• [ASSIGNMENT] Repeat exactly the lines of the entries below from the one with "botón (azul) [102,189] => nothing" through the one with "tenedor (rosa) [320,243] => nothing", both ends included, and nothing else.

• [DATA RECORDS]
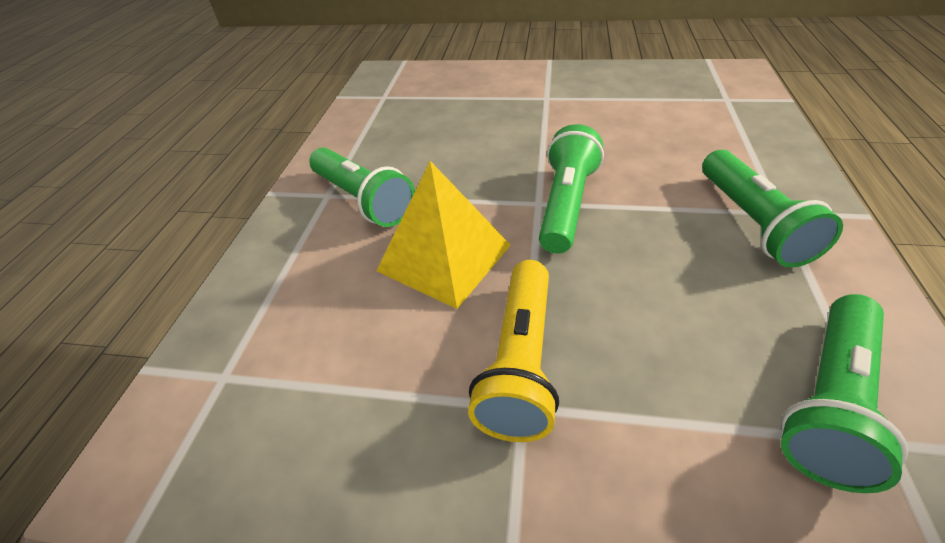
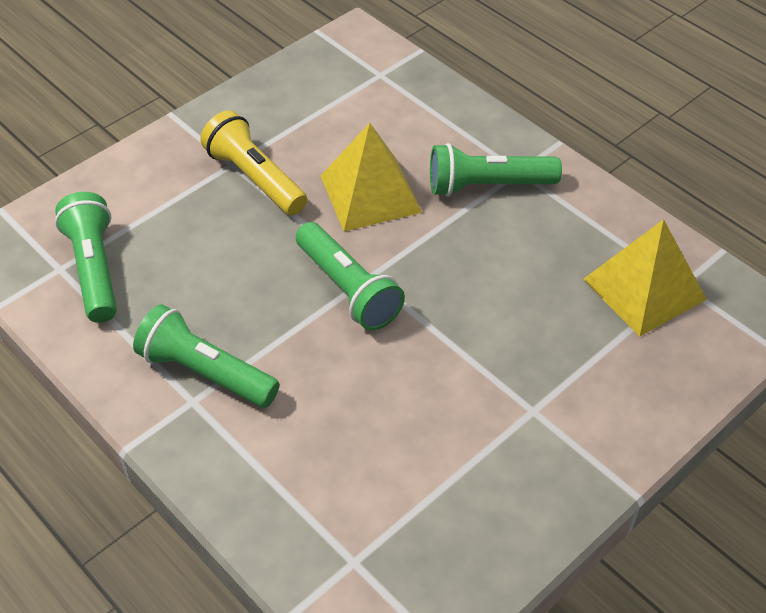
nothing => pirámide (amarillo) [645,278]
--
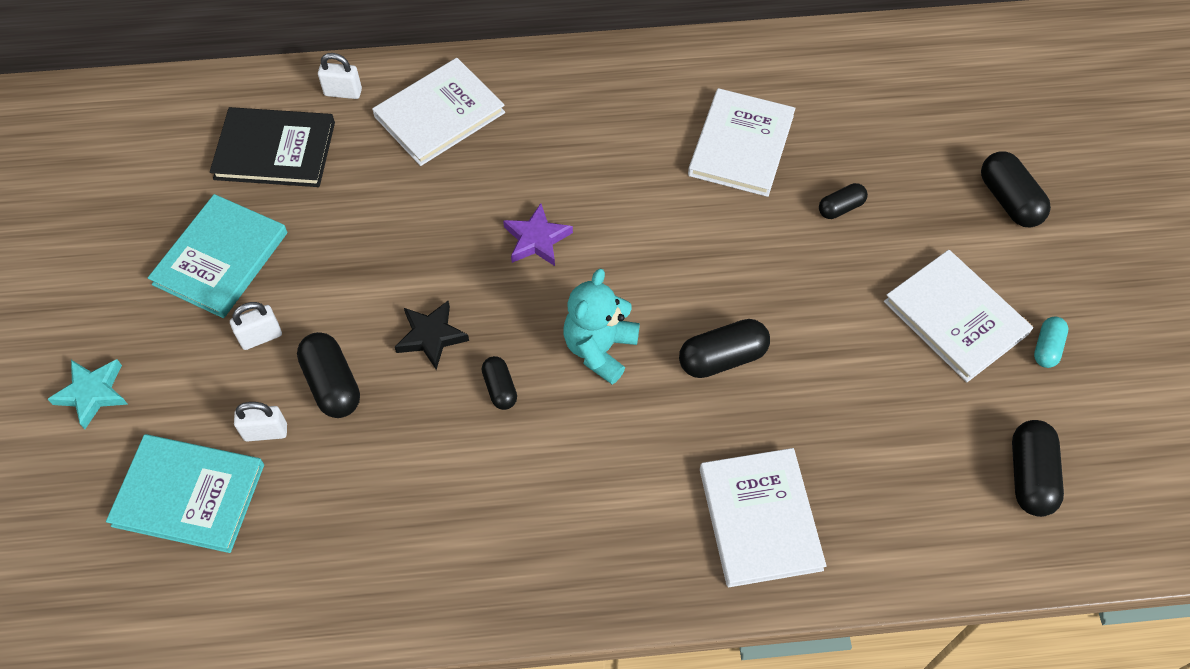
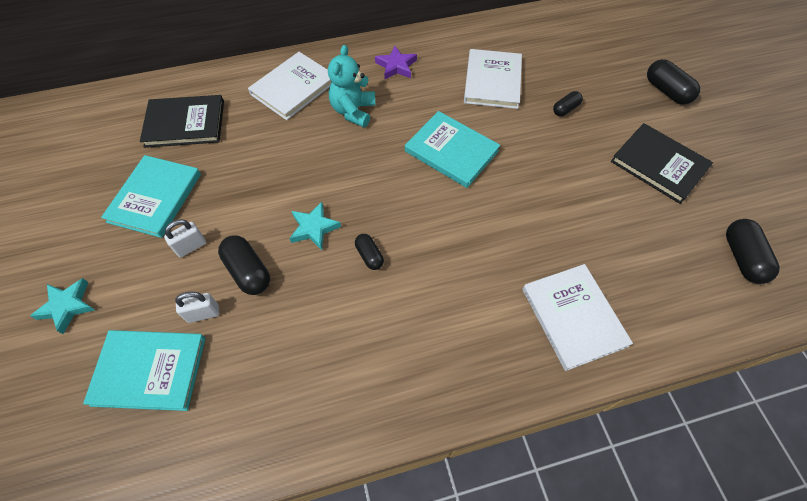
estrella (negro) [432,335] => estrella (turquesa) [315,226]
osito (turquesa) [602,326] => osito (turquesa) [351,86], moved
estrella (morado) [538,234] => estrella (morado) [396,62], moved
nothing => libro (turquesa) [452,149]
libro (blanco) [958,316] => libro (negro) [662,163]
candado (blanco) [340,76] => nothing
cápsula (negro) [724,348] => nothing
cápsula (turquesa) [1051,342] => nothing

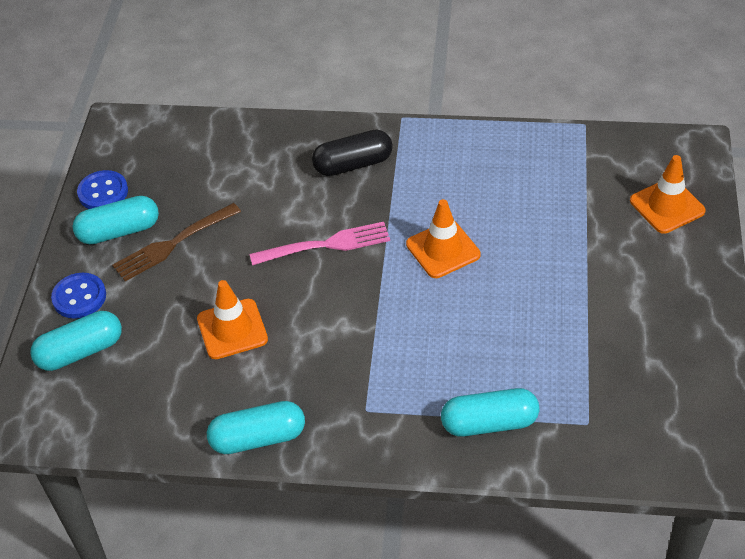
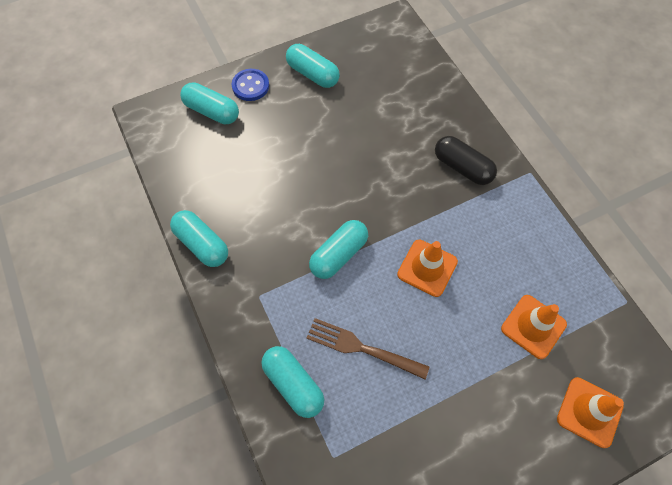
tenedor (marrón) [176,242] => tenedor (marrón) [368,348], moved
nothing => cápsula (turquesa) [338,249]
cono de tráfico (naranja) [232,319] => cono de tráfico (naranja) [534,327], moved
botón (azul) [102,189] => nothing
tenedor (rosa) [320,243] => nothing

• [RESPONSE AREA]
botón (azul) [102,189] => nothing
tenedor (rosa) [320,243] => nothing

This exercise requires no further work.